#### DATASET RECORDS:
|---|

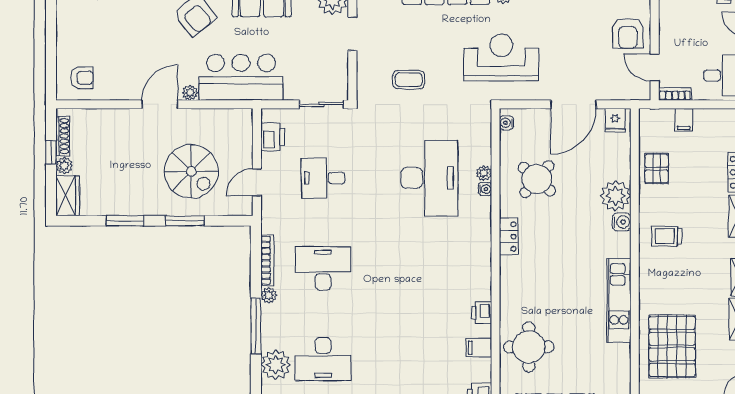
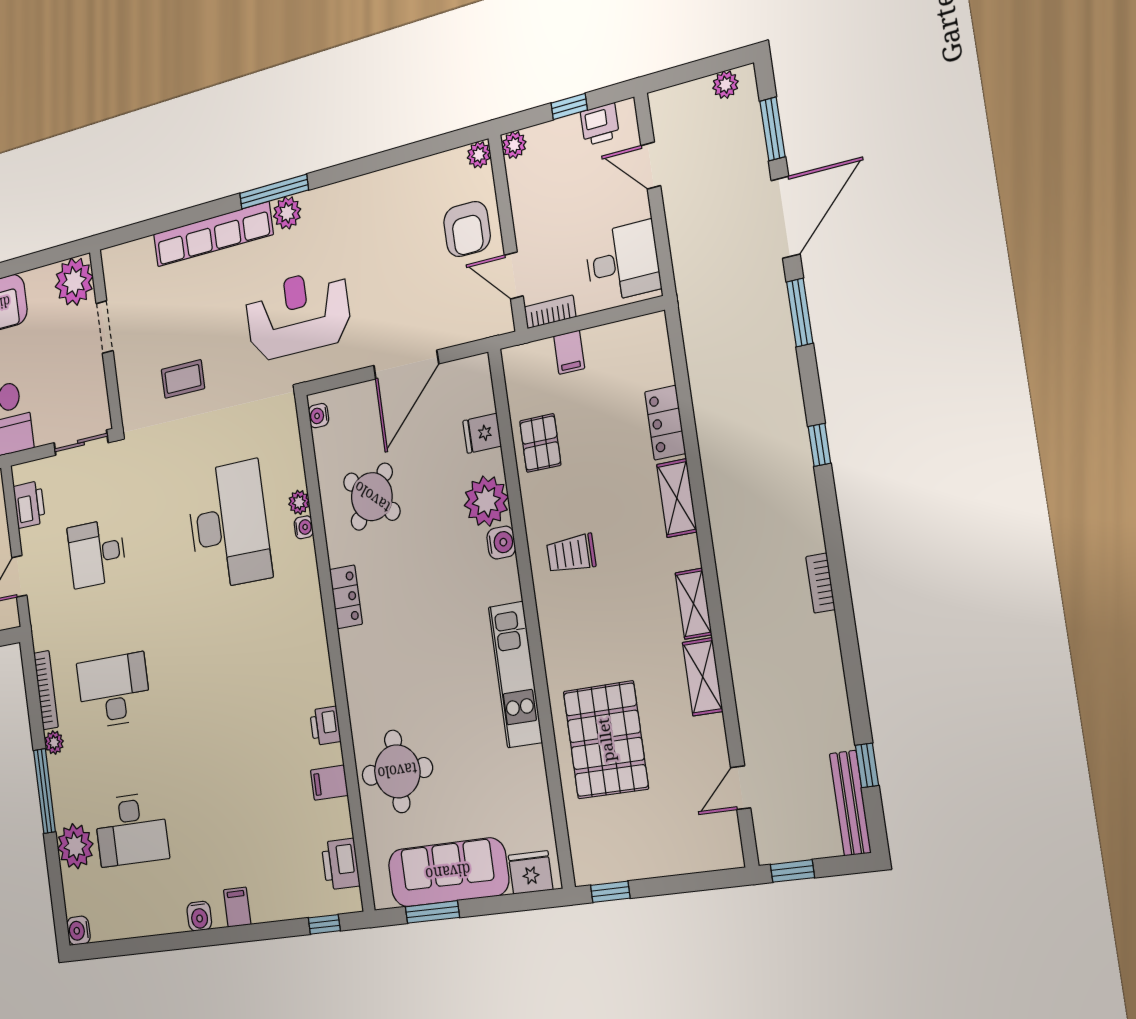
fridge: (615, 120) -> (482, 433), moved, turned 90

|---|

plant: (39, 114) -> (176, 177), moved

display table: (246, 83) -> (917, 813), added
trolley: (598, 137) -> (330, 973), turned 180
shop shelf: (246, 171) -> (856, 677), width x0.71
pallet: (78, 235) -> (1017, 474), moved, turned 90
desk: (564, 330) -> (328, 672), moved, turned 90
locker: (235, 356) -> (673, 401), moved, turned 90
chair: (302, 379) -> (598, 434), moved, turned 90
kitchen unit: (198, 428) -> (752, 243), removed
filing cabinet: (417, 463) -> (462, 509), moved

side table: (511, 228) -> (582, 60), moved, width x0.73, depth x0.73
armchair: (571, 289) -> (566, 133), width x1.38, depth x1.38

|---|

#### DIRECTIVE:
Using the entries above, extract exactly the span from the line with "filing cabinet: (417, 463)" to the line with "armchair: (571, 289)", both lines included; leave out everything else.

#### EXERCISE OUTPUT:
filing cabinet: (417, 463) -> (462, 509), moved

side table: (511, 228) -> (582, 60), moved, width x0.73, depth x0.73
armchair: (571, 289) -> (566, 133), width x1.38, depth x1.38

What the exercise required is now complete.